▸ PROBLEM TO WORK ON: Reproduce each record exactly, leaving nothing out.

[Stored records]
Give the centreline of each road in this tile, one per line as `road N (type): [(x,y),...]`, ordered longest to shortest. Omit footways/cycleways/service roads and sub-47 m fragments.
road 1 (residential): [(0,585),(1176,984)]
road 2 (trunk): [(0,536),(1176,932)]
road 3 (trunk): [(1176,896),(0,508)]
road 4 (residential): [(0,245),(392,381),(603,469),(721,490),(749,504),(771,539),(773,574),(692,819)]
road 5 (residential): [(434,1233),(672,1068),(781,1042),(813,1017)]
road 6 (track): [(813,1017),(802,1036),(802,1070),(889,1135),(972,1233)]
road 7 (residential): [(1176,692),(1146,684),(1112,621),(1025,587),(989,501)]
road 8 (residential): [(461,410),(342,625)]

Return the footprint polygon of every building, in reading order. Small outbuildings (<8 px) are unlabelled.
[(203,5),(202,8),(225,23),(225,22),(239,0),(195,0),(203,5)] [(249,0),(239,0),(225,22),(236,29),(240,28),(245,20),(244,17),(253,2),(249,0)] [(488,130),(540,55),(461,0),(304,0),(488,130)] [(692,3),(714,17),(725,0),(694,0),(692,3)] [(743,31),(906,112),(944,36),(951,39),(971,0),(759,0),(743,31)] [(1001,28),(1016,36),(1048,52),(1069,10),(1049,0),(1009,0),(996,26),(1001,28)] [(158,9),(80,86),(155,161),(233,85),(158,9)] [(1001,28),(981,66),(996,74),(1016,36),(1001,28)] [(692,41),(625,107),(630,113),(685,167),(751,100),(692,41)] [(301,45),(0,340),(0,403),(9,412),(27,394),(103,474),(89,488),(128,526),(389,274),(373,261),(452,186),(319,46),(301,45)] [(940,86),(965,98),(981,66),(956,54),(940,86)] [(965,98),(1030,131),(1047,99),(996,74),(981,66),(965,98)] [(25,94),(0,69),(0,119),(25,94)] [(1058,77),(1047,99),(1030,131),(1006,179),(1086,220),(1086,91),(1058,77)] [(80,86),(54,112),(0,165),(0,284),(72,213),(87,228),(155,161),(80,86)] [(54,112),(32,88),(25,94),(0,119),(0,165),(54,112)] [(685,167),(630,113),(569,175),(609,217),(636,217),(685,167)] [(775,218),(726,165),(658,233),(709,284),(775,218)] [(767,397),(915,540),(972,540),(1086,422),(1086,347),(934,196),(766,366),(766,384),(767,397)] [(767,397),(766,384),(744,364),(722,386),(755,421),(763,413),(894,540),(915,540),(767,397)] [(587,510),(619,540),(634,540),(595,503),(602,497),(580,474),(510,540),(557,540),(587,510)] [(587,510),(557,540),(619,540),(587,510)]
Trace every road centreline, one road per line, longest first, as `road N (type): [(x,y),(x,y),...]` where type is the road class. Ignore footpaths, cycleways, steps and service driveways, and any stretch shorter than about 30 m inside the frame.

▸ OUTPUT FOR THIS TASK:
Give the centreline of each road in this tile, one per line as `road N (type): [(x,y),...]`, ordered longest to shortest. Omit footways/cycleways/service roads and sub-47 m fragments.
road 1 (residential): [(0,585),(1176,984)]
road 2 (trunk): [(0,536),(1176,932)]
road 3 (trunk): [(1176,896),(0,508)]
road 4 (residential): [(0,245),(392,381),(603,469),(721,490),(749,504),(771,539),(773,574),(692,819)]
road 5 (residential): [(434,1233),(672,1068),(781,1042),(813,1017)]
road 6 (track): [(813,1017),(802,1036),(802,1070),(889,1135),(972,1233)]
road 7 (residential): [(1176,692),(1146,684),(1112,621),(1025,587),(989,501)]
road 8 (residential): [(461,410),(342,625)]

Return the footprint polygon of every building, in reading order. Small outbuildings (<8 px) are unlabelled.
[(203,5),(202,8),(225,23),(225,22),(239,0),(195,0),(203,5)] [(249,0),(239,0),(225,22),(236,29),(240,28),(245,20),(244,17),(253,2),(249,0)] [(488,130),(540,55),(461,0),(304,0),(488,130)] [(692,3),(714,17),(725,0),(694,0),(692,3)] [(743,31),(906,112),(944,36),(951,39),(971,0),(759,0),(743,31)] [(1001,28),(1016,36),(1048,52),(1069,10),(1049,0),(1009,0),(996,26),(1001,28)] [(158,9),(80,86),(155,161),(233,85),(158,9)] [(1001,28),(981,66),(996,74),(1016,36),(1001,28)] [(692,41),(625,107),(630,113),(685,167),(751,100),(692,41)] [(301,45),(0,340),(0,403),(9,412),(27,394),(103,474),(89,488),(128,526),(389,274),(373,261),(452,186),(319,46),(301,45)] [(940,86),(965,98),(981,66),(956,54),(940,86)] [(965,98),(1030,131),(1047,99),(996,74),(981,66),(965,98)] [(25,94),(0,69),(0,119),(25,94)] [(1058,77),(1047,99),(1030,131),(1006,179),(1086,220),(1086,91),(1058,77)] [(80,86),(54,112),(0,165),(0,284),(72,213),(87,228),(155,161),(80,86)] [(54,112),(32,88),(25,94),(0,119),(0,165),(54,112)] [(685,167),(630,113),(569,175),(609,217),(636,217),(685,167)] [(775,218),(726,165),(658,233),(709,284),(775,218)] [(767,397),(915,540),(972,540),(1086,422),(1086,347),(934,196),(766,366),(766,384),(767,397)] [(767,397),(766,384),(744,364),(722,386),(755,421),(763,413),(894,540),(915,540),(767,397)] [(587,510),(619,540),(634,540),(595,503),(602,497),(580,474),(510,540),(557,540),(587,510)] [(587,510),(557,540),(619,540),(587,510)]
Trace every road centreline, one road per line, longest first, as `road N (type): [(x,y),(x,y),...]` where type is the road class. Ignore footpaths, cycleways, steps and service driveways, and any stretch shorter than about 30 m inside the frame.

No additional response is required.